- Available records:
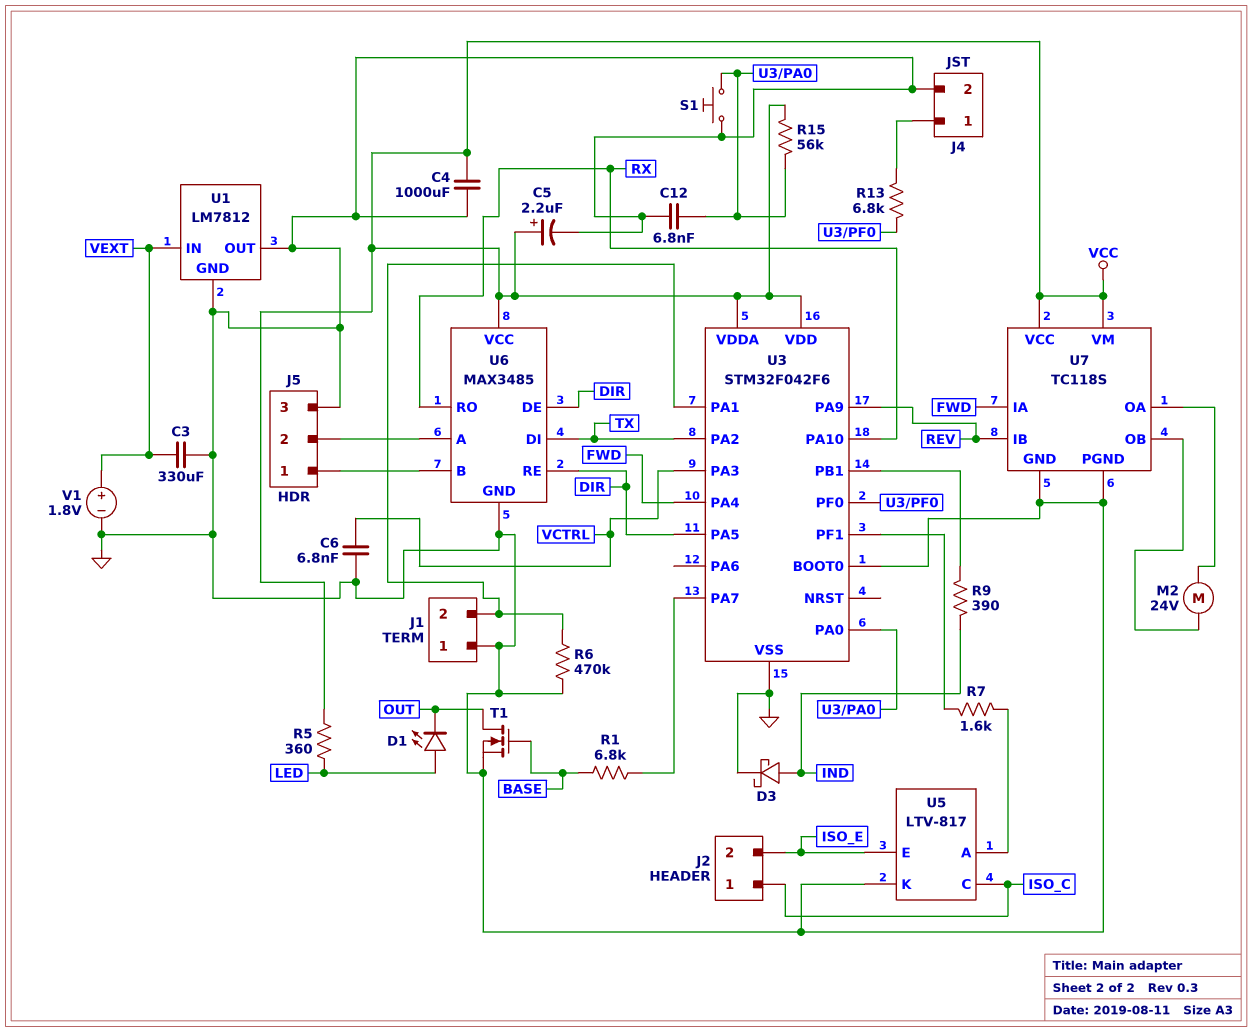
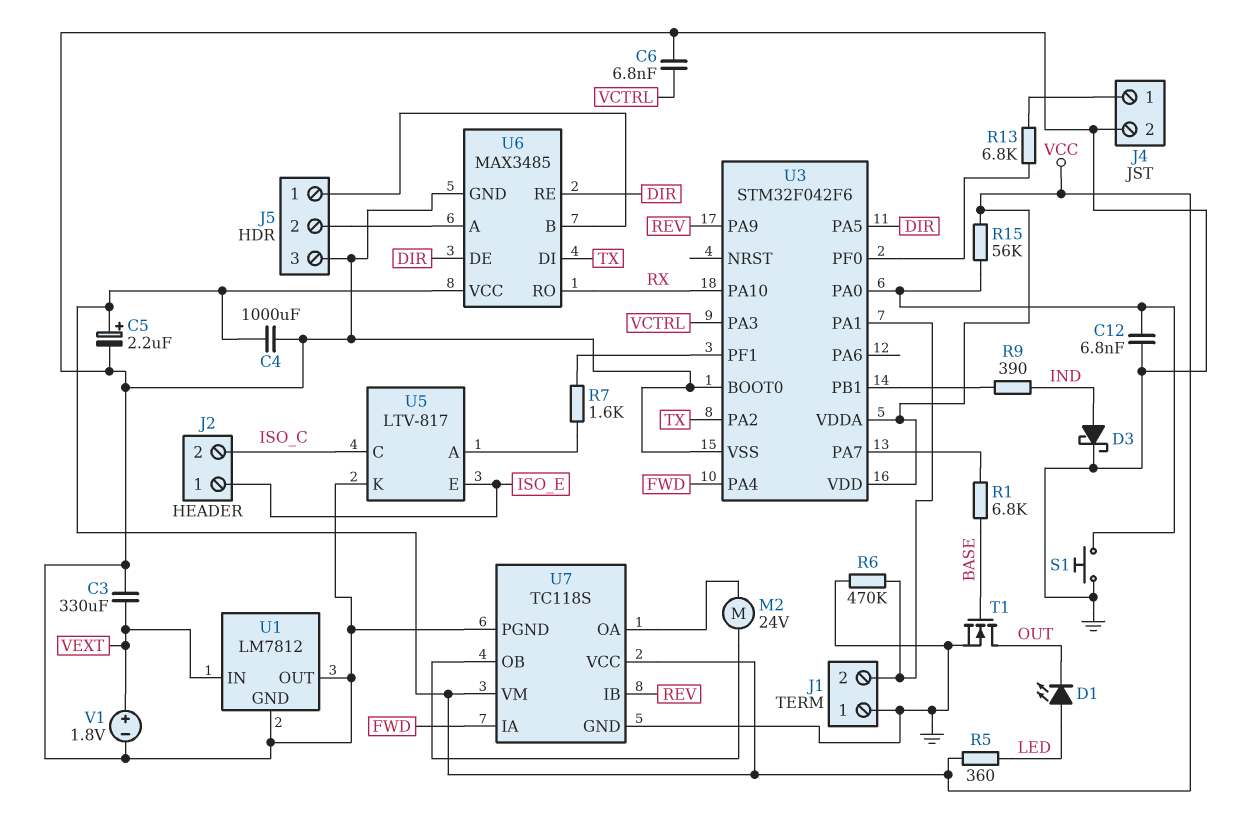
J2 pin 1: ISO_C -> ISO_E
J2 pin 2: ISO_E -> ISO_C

---

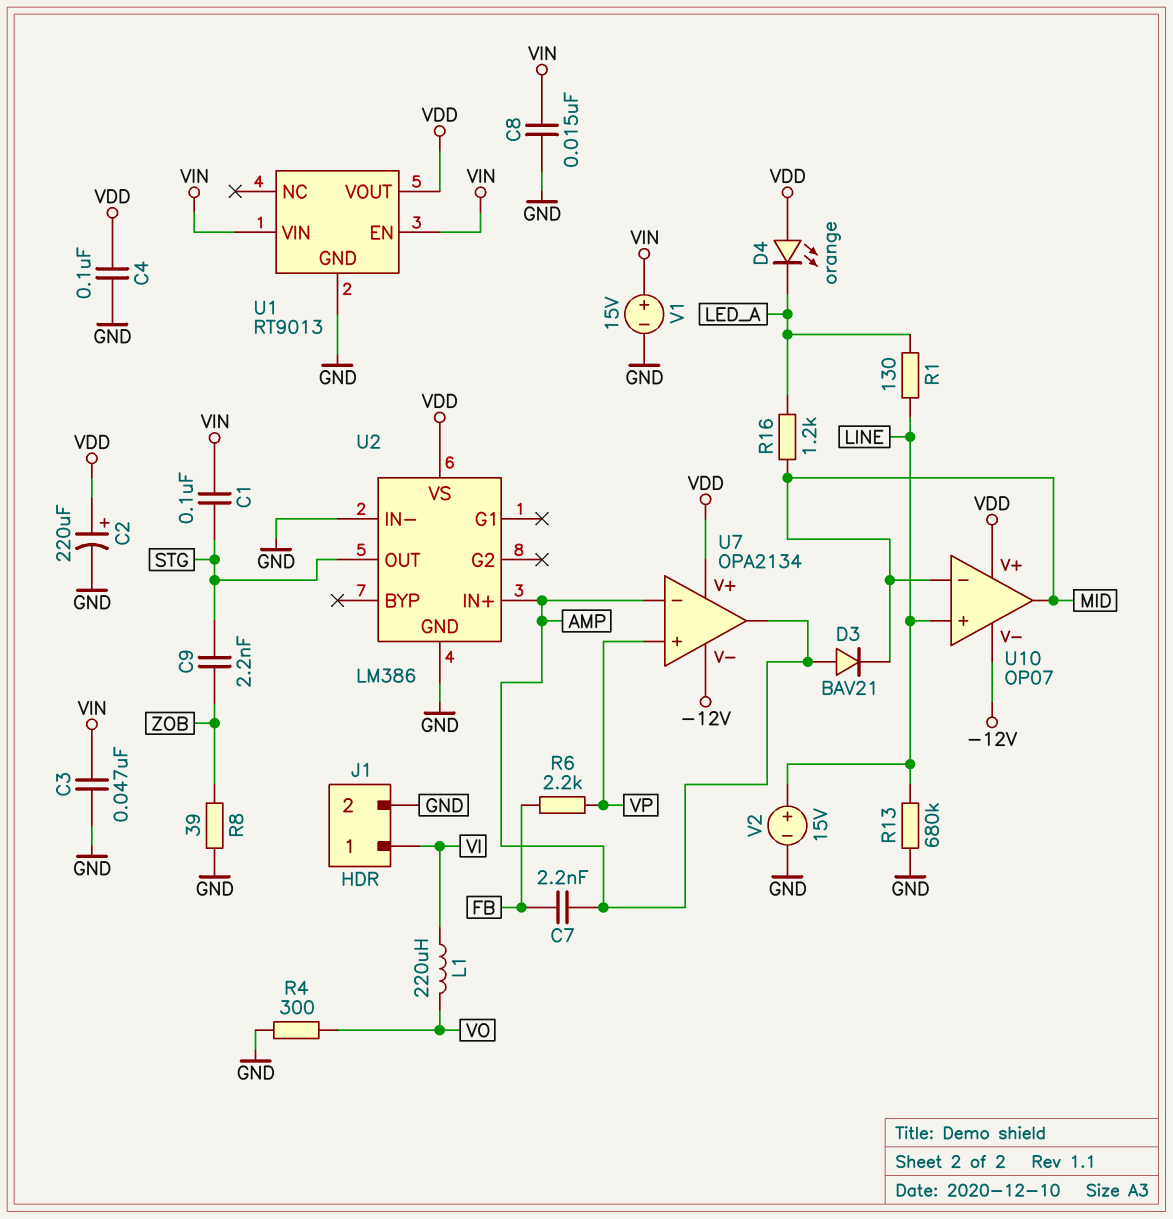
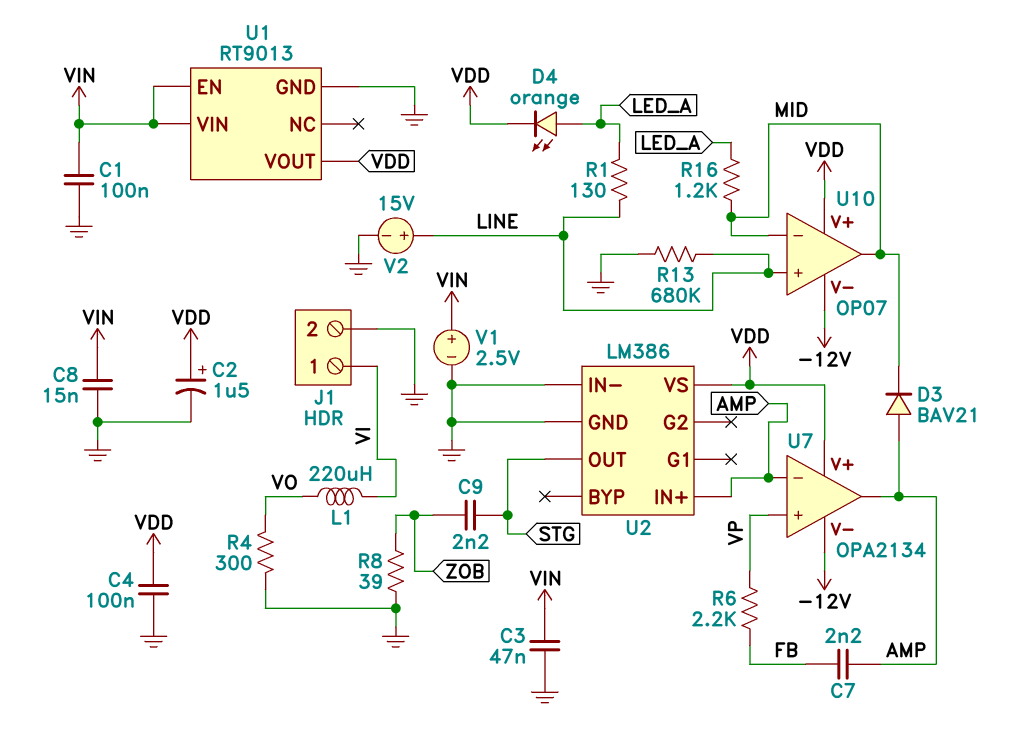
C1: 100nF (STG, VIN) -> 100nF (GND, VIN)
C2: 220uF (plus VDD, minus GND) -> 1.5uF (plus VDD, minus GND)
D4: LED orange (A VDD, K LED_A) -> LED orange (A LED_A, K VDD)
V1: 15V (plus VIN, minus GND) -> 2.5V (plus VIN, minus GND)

- The task:
Wherever the word "plus" shows up in the material, copy the line it is on.

- Expected answer:
C2: 220uF (plus VDD, minus GND) -> 1.5uF (plus VDD, minus GND)
V1: 15V (plus VIN, minus GND) -> 2.5V (plus VIN, minus GND)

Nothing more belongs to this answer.